> [Exercise requirements]
Please repeat all of the listing exactly.

────────────────

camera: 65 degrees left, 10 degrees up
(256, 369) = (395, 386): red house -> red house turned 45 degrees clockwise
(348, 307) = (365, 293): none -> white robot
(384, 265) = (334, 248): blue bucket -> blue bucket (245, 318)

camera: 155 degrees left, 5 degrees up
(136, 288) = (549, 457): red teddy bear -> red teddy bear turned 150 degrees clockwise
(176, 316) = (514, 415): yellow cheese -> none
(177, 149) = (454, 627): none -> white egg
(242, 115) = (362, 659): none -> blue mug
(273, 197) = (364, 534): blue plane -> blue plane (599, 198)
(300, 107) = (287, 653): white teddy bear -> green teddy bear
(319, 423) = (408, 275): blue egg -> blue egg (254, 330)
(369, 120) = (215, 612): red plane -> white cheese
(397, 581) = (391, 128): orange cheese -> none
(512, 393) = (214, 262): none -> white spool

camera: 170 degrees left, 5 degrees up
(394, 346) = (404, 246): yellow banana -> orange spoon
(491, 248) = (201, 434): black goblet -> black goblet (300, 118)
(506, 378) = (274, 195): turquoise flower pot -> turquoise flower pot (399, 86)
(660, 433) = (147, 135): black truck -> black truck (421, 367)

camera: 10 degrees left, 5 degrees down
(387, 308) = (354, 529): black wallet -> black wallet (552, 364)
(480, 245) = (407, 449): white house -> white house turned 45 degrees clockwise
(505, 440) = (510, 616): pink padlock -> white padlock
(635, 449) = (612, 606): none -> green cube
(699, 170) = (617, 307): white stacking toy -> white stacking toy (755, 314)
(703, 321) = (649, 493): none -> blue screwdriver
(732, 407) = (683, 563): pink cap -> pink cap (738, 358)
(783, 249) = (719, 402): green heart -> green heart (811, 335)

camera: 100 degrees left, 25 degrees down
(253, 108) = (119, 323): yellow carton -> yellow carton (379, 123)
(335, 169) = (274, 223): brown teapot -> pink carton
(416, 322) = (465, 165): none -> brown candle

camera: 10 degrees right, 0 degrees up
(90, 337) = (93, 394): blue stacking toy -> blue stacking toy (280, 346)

────────────────

> [Your response]
camera: 65 degrees left, 10 degrees up
(256, 369) = (395, 386): red house -> red house turned 45 degrees clockwise
(348, 307) = (365, 293): none -> white robot
(384, 265) = (334, 248): blue bucket -> blue bucket (245, 318)

camera: 155 degrees left, 5 degrees up
(136, 288) = (549, 457): red teddy bear -> red teddy bear turned 150 degrees clockwise
(176, 316) = (514, 415): yellow cheese -> none
(177, 149) = (454, 627): none -> white egg
(242, 115) = (362, 659): none -> blue mug
(273, 197) = (364, 534): blue plane -> blue plane (599, 198)
(300, 107) = (287, 653): white teddy bear -> green teddy bear
(319, 423) = (408, 275): blue egg -> blue egg (254, 330)
(369, 120) = (215, 612): red plane -> white cheese
(397, 581) = (391, 128): orange cheese -> none
(512, 393) = (214, 262): none -> white spool

camera: 170 degrees left, 5 degrees up
(394, 346) = (404, 246): yellow banana -> orange spoon
(491, 248) = (201, 434): black goblet -> black goblet (300, 118)
(506, 378) = (274, 195): turquoise flower pot -> turquoise flower pot (399, 86)
(660, 433) = (147, 135): black truck -> black truck (421, 367)

camera: 10 degrees left, 5 degrees down
(387, 308) = (354, 529): black wallet -> black wallet (552, 364)
(480, 245) = (407, 449): white house -> white house turned 45 degrees clockwise
(505, 440) = (510, 616): pink padlock -> white padlock
(635, 449) = (612, 606): none -> green cube
(699, 170) = (617, 307): white stacking toy -> white stacking toy (755, 314)
(703, 321) = (649, 493): none -> blue screwdriver
(732, 407) = (683, 563): pink cap -> pink cap (738, 358)
(783, 249) = (719, 402): green heart -> green heart (811, 335)

camera: 100 degrees left, 25 degrees down
(253, 108) = (119, 323): yellow carton -> yellow carton (379, 123)
(335, 169) = (274, 223): brown teapot -> pink carton
(416, 322) = (465, 165): none -> brown candle

camera: 10 degrees right, 0 degrees up
(90, 337) = (93, 394): blue stacking toy -> blue stacking toy (280, 346)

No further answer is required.